*** Begin section ***

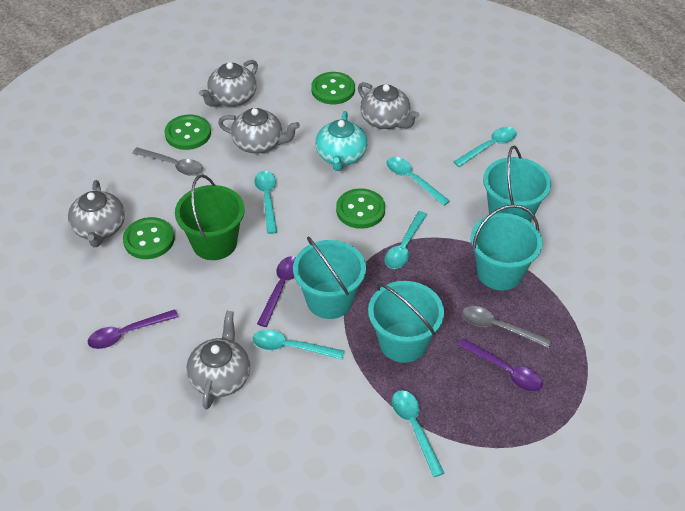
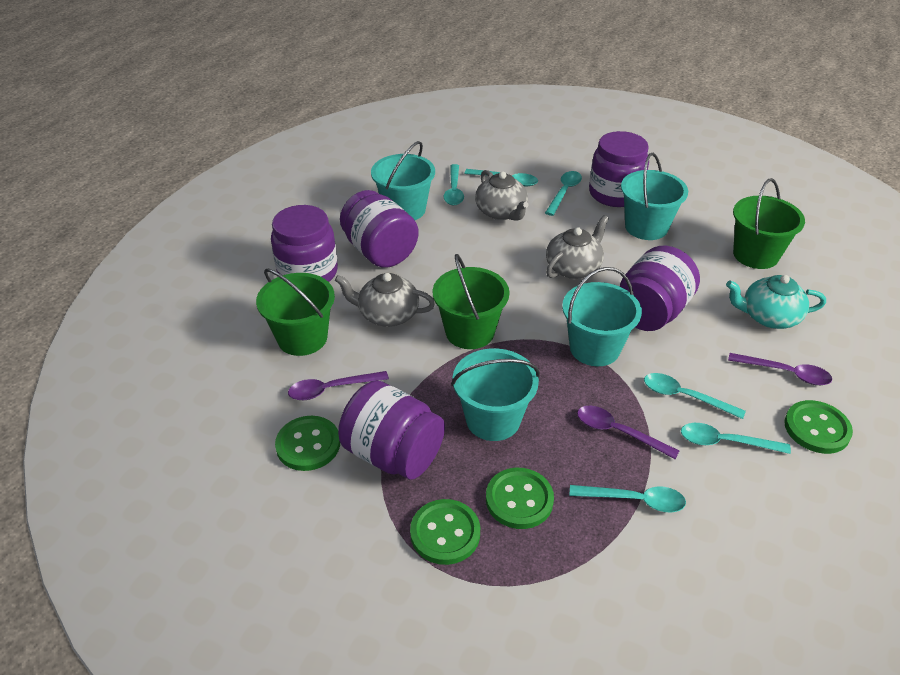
green bucket: 1 -> 3
grey spoon: 2 -> 0
grey teapot: 5 -> 3
purple jar: 0 -> 5

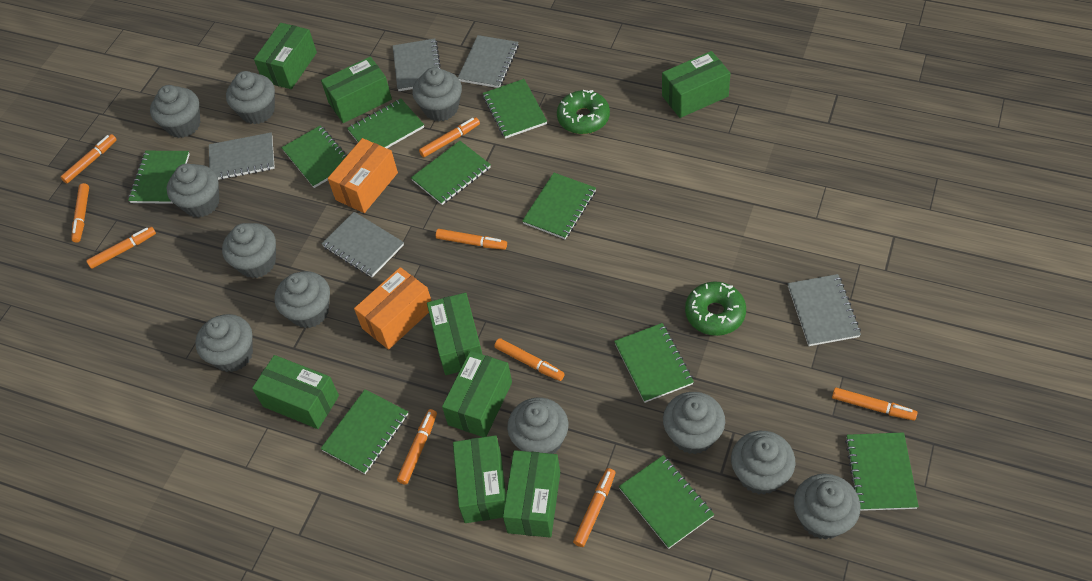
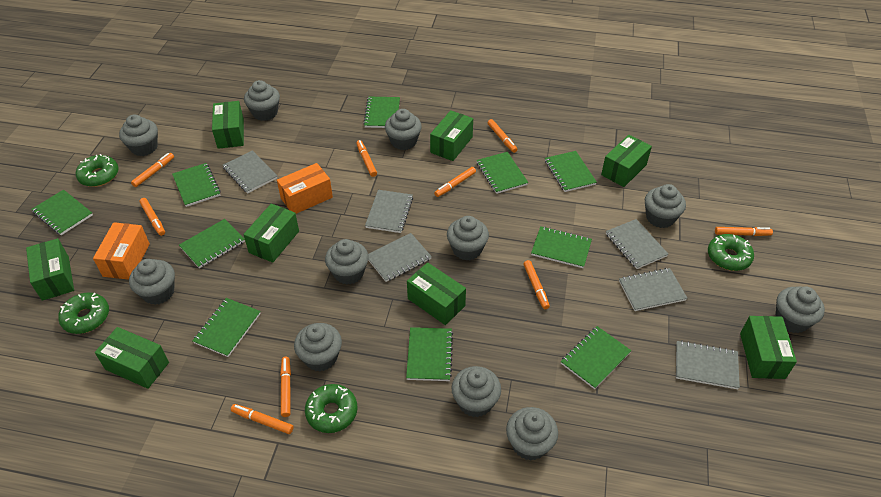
green donut: 2 -> 4
grey notebook: 5 -> 6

*** End section ***

ASSIGNMENT: Wherever "grey" occurs in the records above, copy the line it sits in.

ANSWER SPACE:
grey spoon: 2 -> 0
grey teapot: 5 -> 3
grey notebook: 5 -> 6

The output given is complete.